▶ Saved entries
════════════════

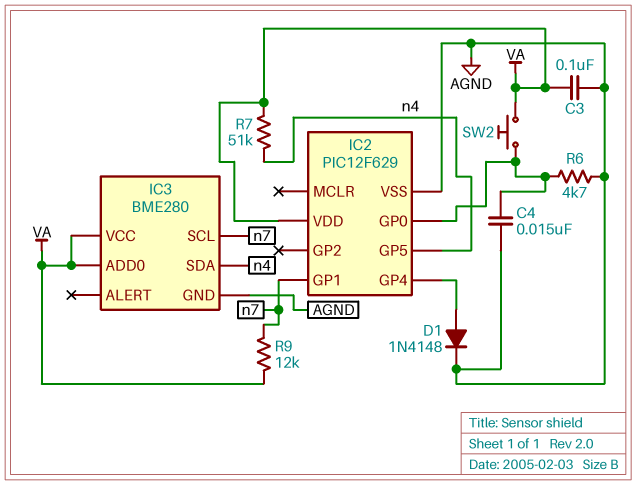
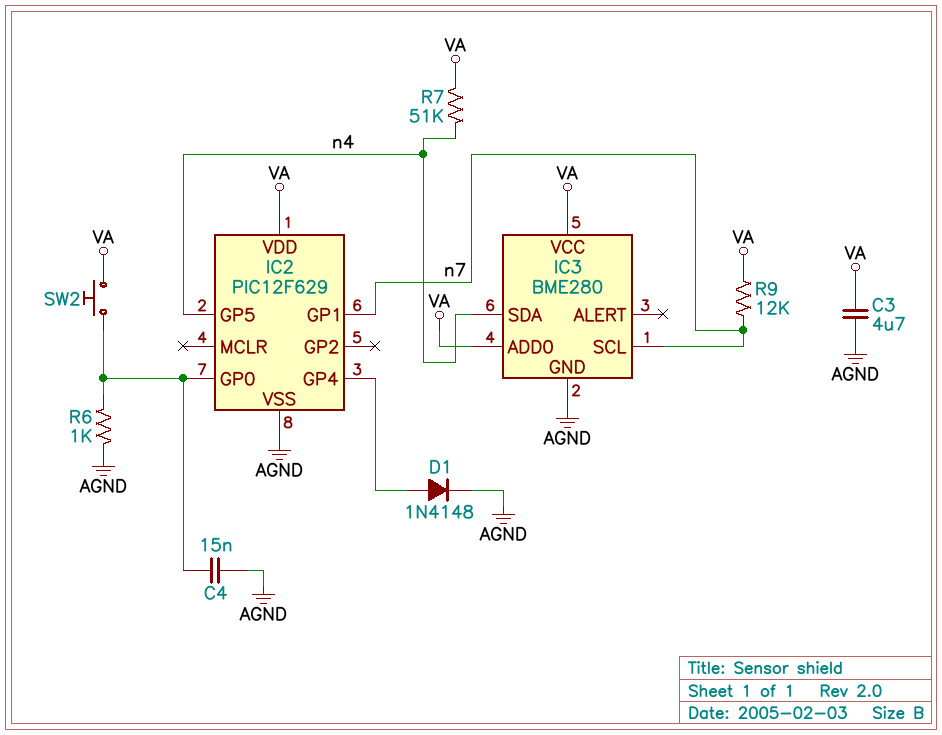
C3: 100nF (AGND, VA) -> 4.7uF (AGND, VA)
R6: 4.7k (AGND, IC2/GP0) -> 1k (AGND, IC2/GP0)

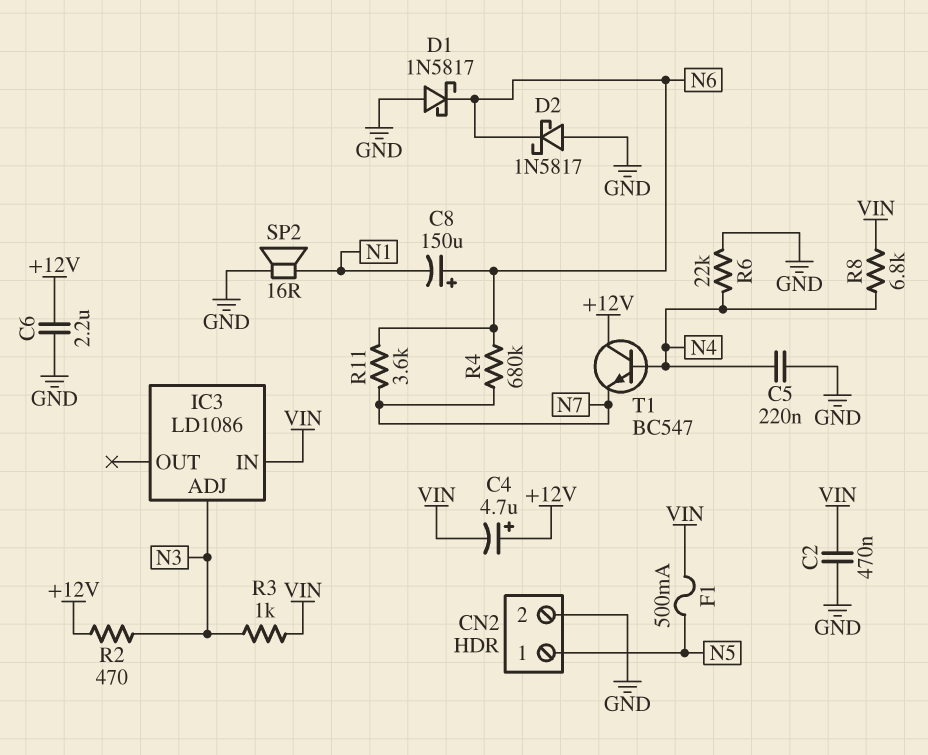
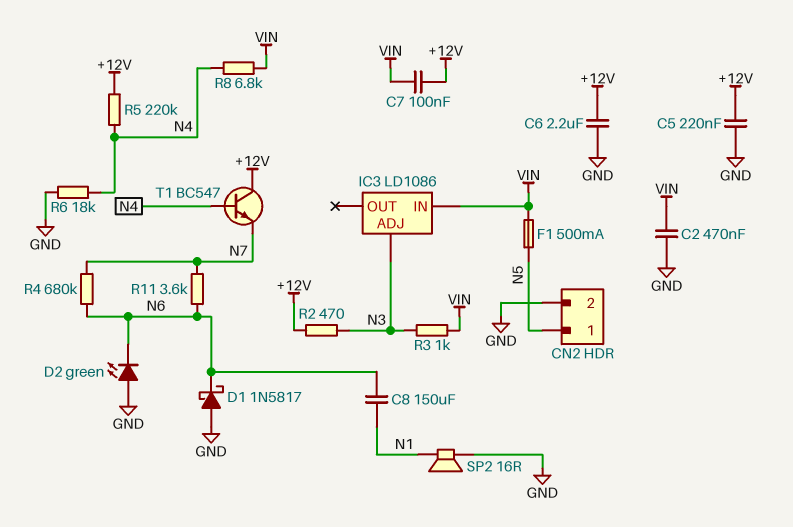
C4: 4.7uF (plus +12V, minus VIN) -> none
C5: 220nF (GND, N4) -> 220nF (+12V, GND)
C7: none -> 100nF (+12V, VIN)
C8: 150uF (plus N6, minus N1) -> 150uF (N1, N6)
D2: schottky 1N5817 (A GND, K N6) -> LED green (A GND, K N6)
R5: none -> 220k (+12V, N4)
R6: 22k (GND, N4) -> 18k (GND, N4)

════════════════

Return every entry word for word, minus the pictures.

▶ TASK OUTPUT
C3: 100nF (AGND, VA) -> 4.7uF (AGND, VA)
R6: 4.7k (AGND, IC2/GP0) -> 1k (AGND, IC2/GP0)

C4: 4.7uF (plus +12V, minus VIN) -> none
C5: 220nF (GND, N4) -> 220nF (+12V, GND)
C7: none -> 100nF (+12V, VIN)
C8: 150uF (plus N6, minus N1) -> 150uF (N1, N6)
D2: schottky 1N5817 (A GND, K N6) -> LED green (A GND, K N6)
R5: none -> 220k (+12V, N4)
R6: 22k (GND, N4) -> 18k (GND, N4)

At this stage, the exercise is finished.